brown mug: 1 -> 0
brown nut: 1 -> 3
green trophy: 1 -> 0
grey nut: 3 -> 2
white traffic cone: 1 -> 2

---

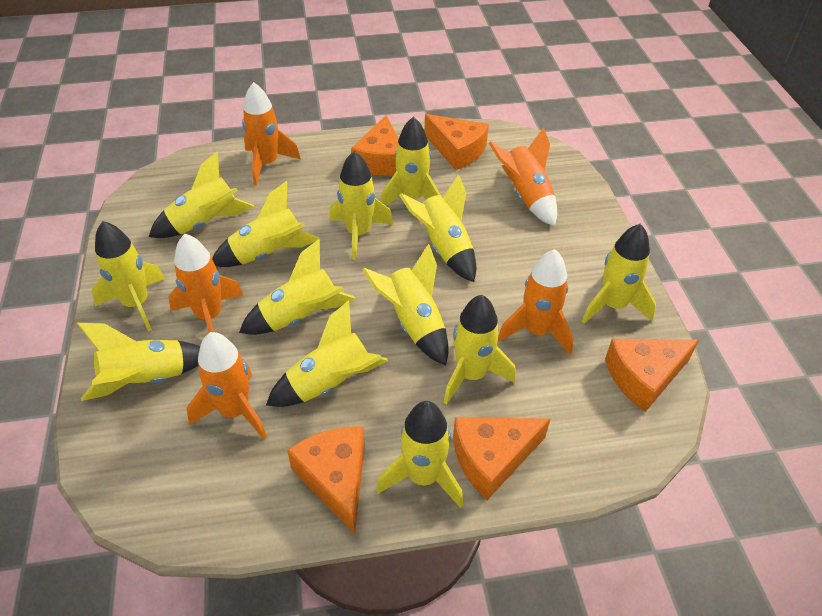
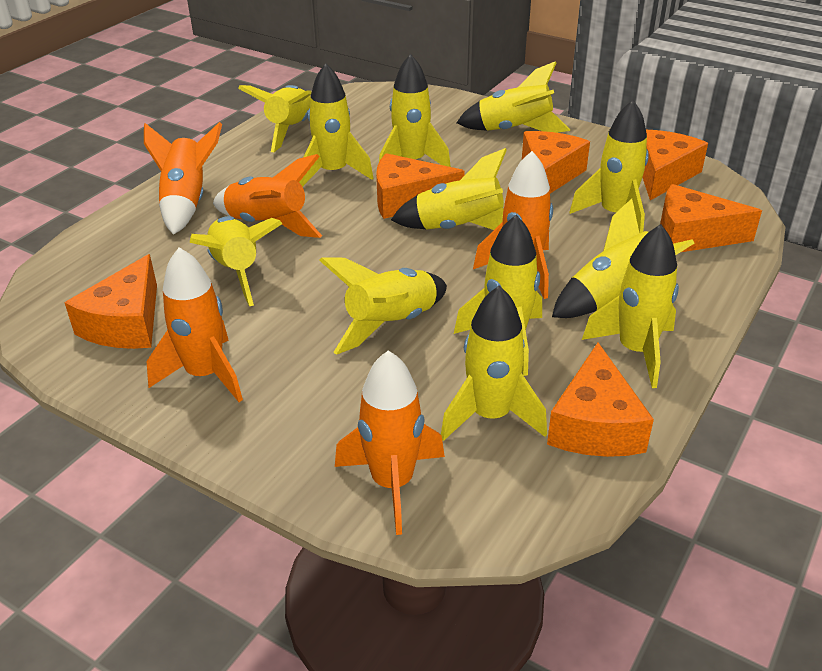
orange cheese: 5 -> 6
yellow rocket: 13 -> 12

*THE TASK:*
Everything in the material above from the line that has "green trophy: 1 -> 0" through the line that has "white traffic cone: 1 -> 2" must be duplicated exactly, with no other lines given.

*RESULT BELOW:*
green trophy: 1 -> 0
grey nut: 3 -> 2
white traffic cone: 1 -> 2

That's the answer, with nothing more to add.